Exercise goal. Reproduce the listing below word for word, leaving out the pictures.

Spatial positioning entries
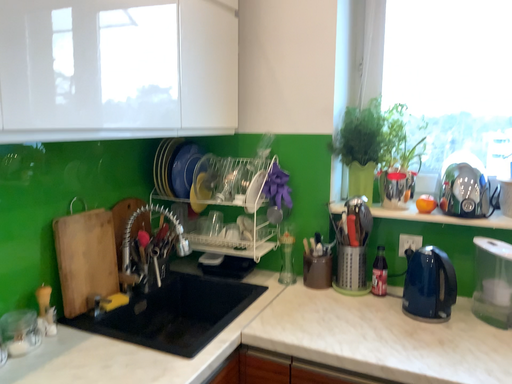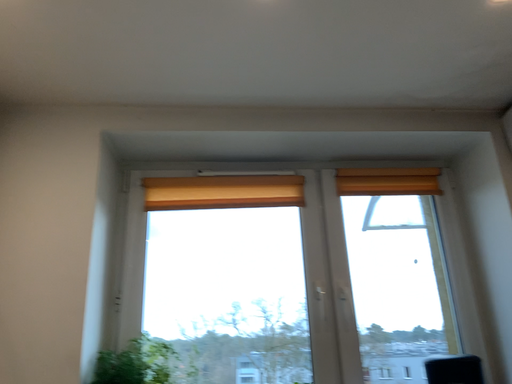
Question: How did the camera likely rotate when shooting the video?

Choices:
 (A) rotated left
 (B) rotated right

Answer: (B)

Solution for this problem.
Question: How did the camera likely rotate when shooting the video?

Choices:
 (A) rotated left
 (B) rotated right

Answer: (B)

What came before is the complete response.